Stored items
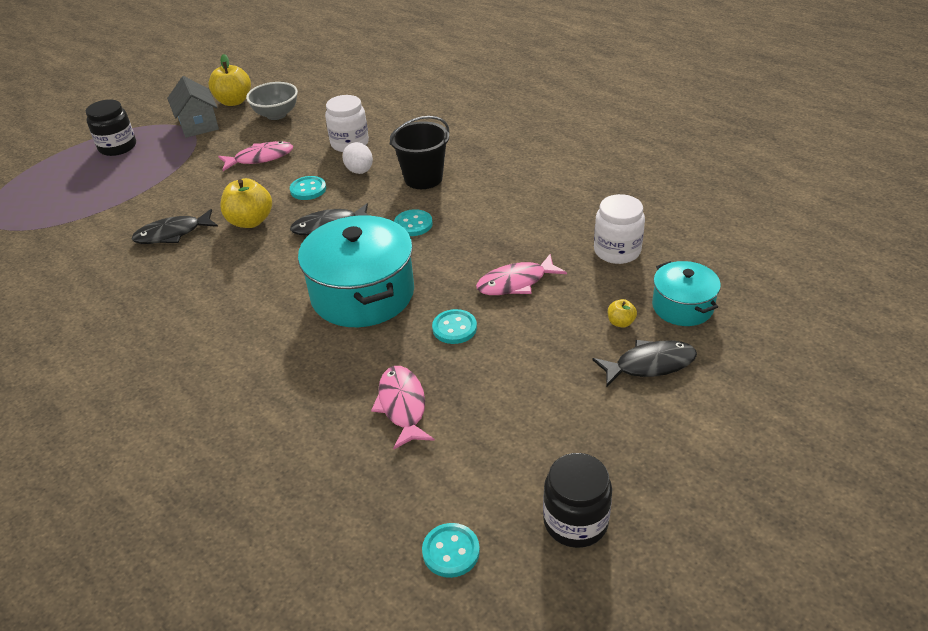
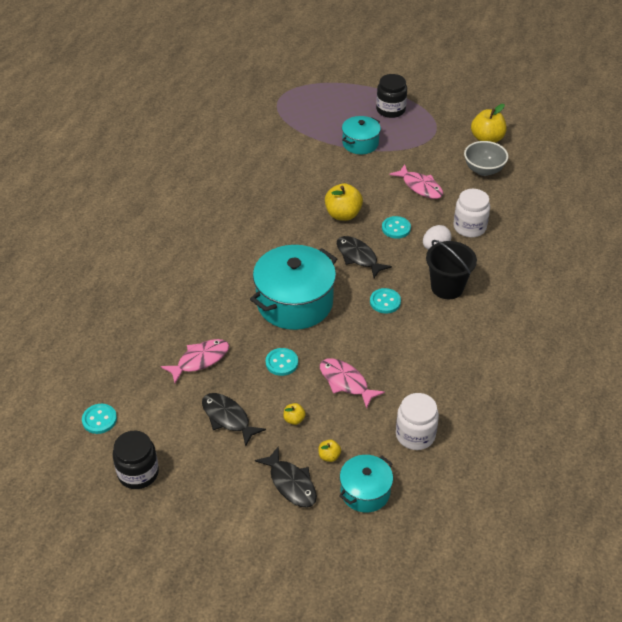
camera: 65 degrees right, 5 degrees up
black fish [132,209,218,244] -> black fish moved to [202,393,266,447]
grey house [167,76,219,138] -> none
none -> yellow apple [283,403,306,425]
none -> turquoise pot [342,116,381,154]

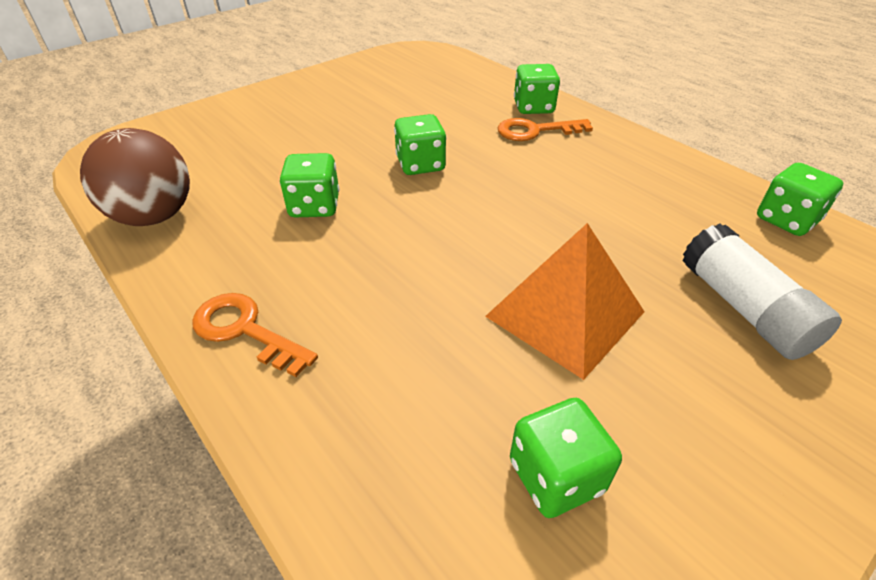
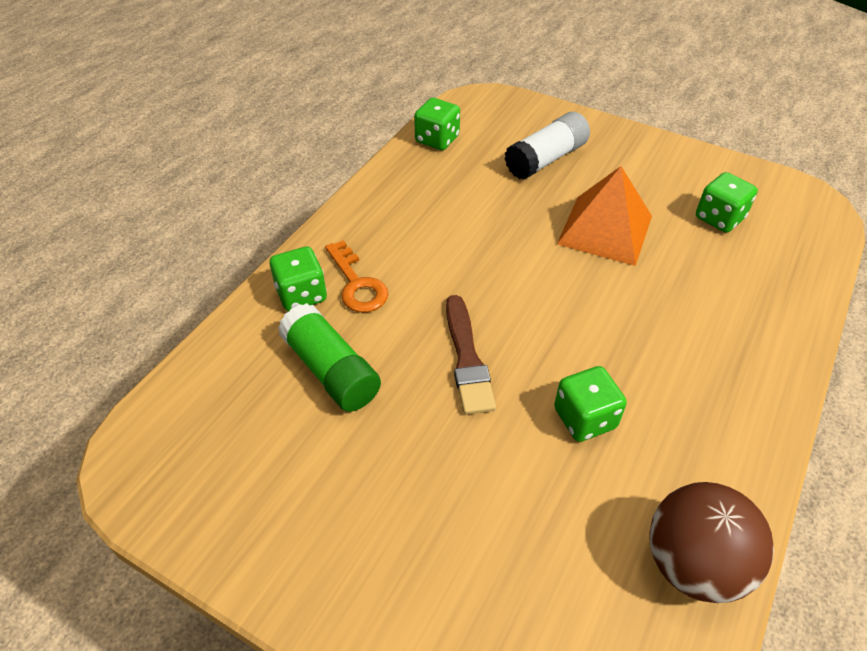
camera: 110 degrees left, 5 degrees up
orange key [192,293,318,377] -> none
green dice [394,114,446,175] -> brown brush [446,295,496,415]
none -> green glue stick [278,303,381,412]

• Description of the task:
Keep each line of the records exactly as it is while transcribing them, but leave the images behind.

• Result of this task:
camera: 65 degrees right, 5 degrees up
black fish [132,209,218,244] -> black fish moved to [202,393,266,447]
grey house [167,76,219,138] -> none
none -> yellow apple [283,403,306,425]
none -> turquoise pot [342,116,381,154]

camera: 110 degrees left, 5 degrees up
orange key [192,293,318,377] -> none
green dice [394,114,446,175] -> brown brush [446,295,496,415]
none -> green glue stick [278,303,381,412]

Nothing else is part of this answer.